With "brick" as the search word, show every line of the material that has it.

SOURCE MATERIAL below:

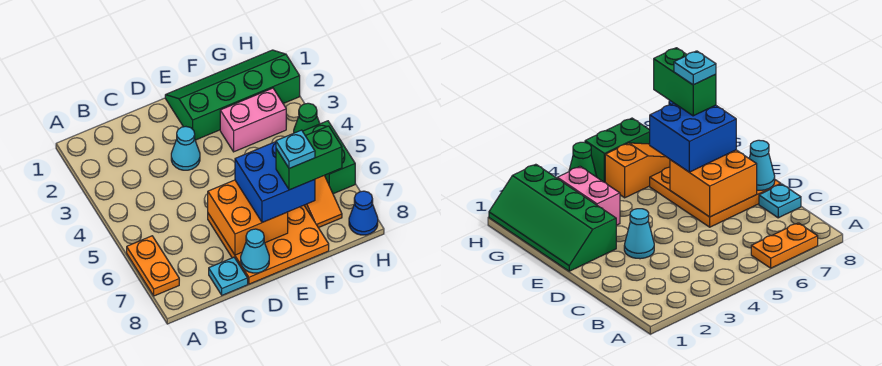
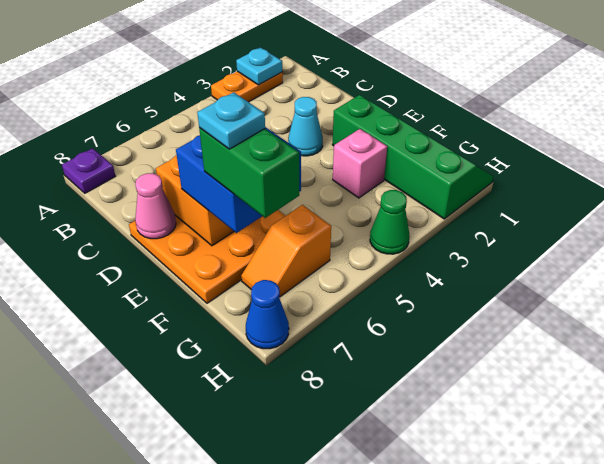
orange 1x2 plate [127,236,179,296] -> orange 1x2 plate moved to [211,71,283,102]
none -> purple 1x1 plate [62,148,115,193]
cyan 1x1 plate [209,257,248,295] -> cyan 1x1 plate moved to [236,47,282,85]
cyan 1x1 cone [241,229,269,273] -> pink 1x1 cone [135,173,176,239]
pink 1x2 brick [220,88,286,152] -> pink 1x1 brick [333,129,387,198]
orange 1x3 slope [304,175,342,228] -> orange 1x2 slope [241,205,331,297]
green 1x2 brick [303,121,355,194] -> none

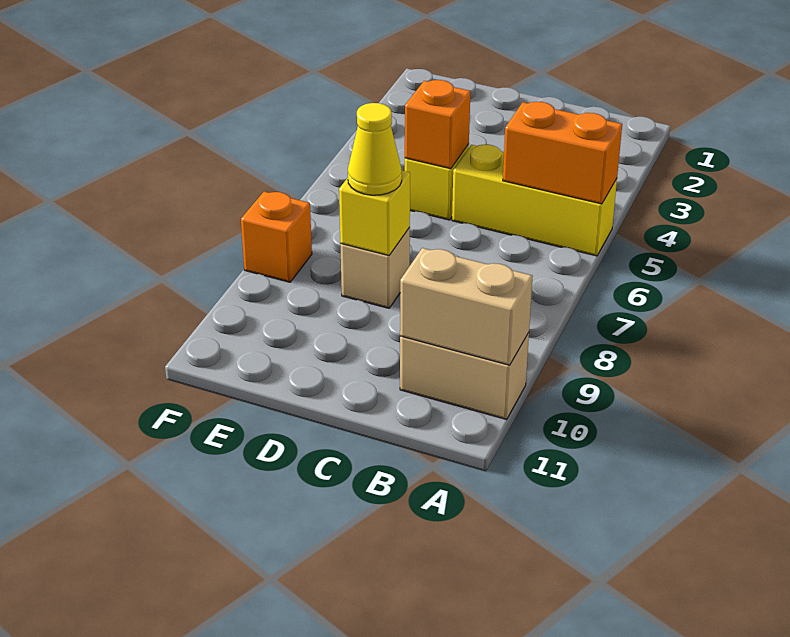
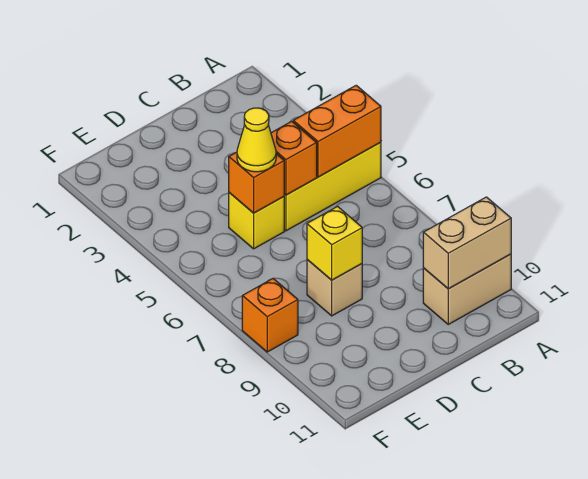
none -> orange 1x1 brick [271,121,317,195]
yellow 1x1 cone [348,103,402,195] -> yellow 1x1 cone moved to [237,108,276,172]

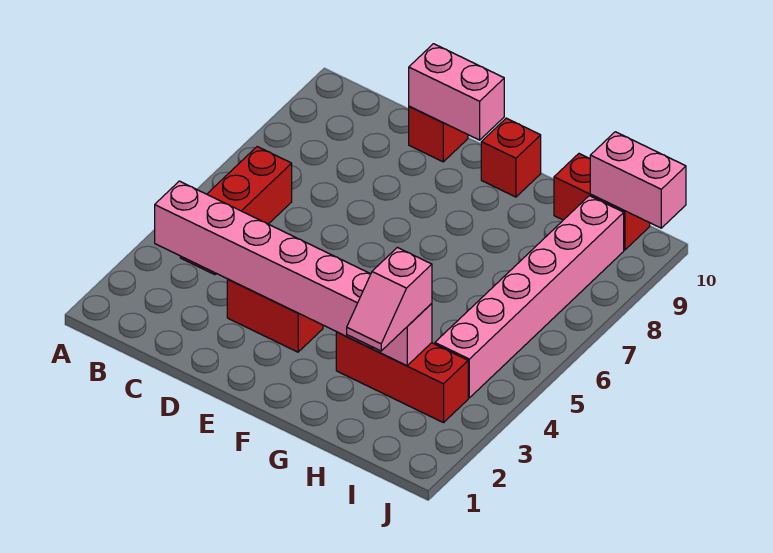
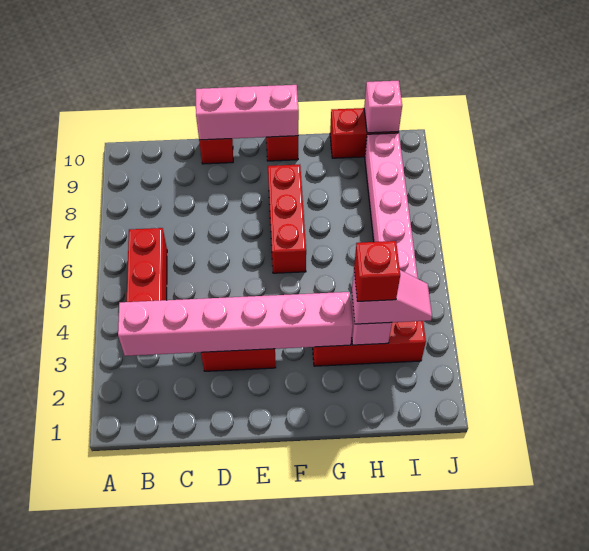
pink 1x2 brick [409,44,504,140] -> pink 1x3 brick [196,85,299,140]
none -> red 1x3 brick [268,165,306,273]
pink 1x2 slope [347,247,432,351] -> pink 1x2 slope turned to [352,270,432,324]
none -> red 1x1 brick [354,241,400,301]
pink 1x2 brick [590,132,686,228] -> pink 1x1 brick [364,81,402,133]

End of SOURCE MATERIAL.
SOURCE MATERIAL below:

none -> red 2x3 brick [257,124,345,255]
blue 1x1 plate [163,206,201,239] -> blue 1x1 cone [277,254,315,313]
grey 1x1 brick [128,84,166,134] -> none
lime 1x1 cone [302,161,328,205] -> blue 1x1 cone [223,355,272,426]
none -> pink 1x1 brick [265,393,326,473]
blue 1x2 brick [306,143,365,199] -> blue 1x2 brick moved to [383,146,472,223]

End of SOURCE MATERIAL.

ANSWER SECTION:
pink 1x2 brick [220,88,286,152] -> pink 1x1 brick [333,129,387,198]
green 1x2 brick [303,121,355,194] -> none
none -> orange 1x1 brick [271,121,317,195]
pink 1x2 brick [409,44,504,140] -> pink 1x3 brick [196,85,299,140]
none -> red 1x3 brick [268,165,306,273]
none -> red 1x1 brick [354,241,400,301]
pink 1x2 brick [590,132,686,228] -> pink 1x1 brick [364,81,402,133]
none -> red 2x3 brick [257,124,345,255]
grey 1x1 brick [128,84,166,134] -> none
none -> pink 1x1 brick [265,393,326,473]
blue 1x2 brick [306,143,365,199] -> blue 1x2 brick moved to [383,146,472,223]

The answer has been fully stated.